▸ Exercise brief
Every record, apart from its pictures, should be repeated exactly.

▸ Data provided
------------------------
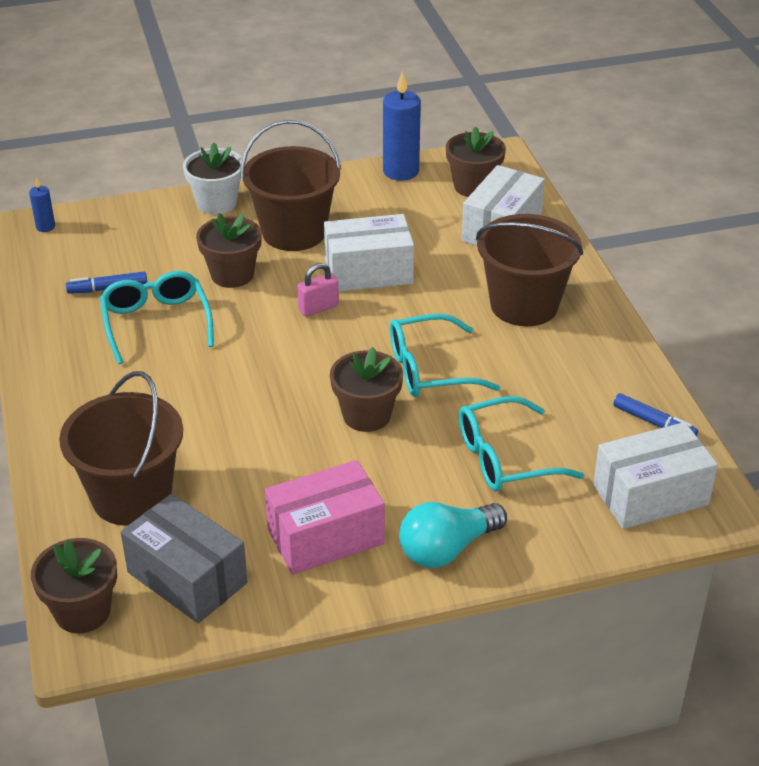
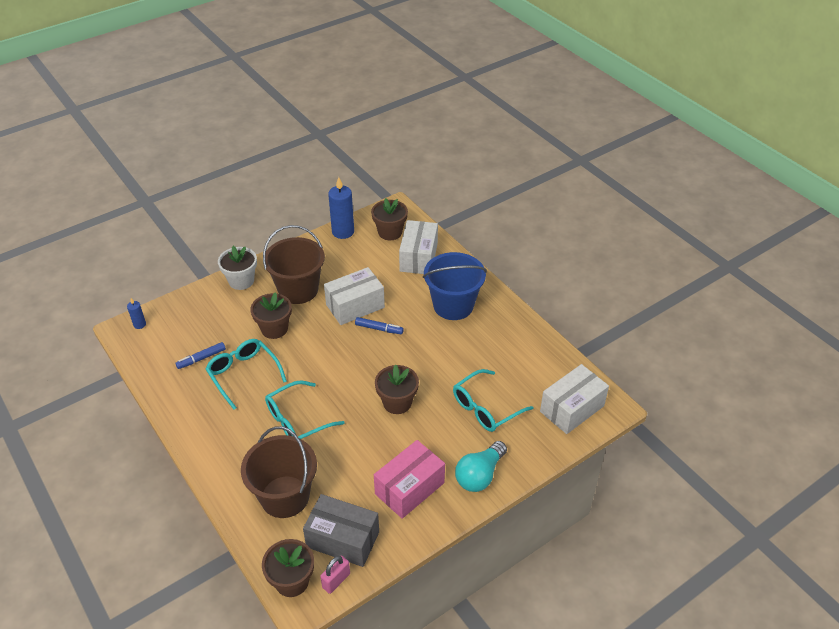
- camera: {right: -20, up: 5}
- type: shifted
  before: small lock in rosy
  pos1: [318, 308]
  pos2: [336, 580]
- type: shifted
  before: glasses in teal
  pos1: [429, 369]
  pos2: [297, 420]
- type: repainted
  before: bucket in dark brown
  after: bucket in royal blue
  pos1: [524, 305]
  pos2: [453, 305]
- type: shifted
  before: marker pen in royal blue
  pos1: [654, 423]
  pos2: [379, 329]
------------------------
▸ Solution below
- camera: {right: -20, up: 5}
- type: shifted
  before: small lock in rosy
  pos1: [318, 308]
  pos2: [336, 580]
- type: shifted
  before: glasses in teal
  pos1: [429, 369]
  pos2: [297, 420]
- type: repainted
  before: bucket in dark brown
  after: bucket in royal blue
  pos1: [524, 305]
  pos2: [453, 305]
- type: shifted
  before: marker pen in royal blue
  pos1: [654, 423]
  pos2: [379, 329]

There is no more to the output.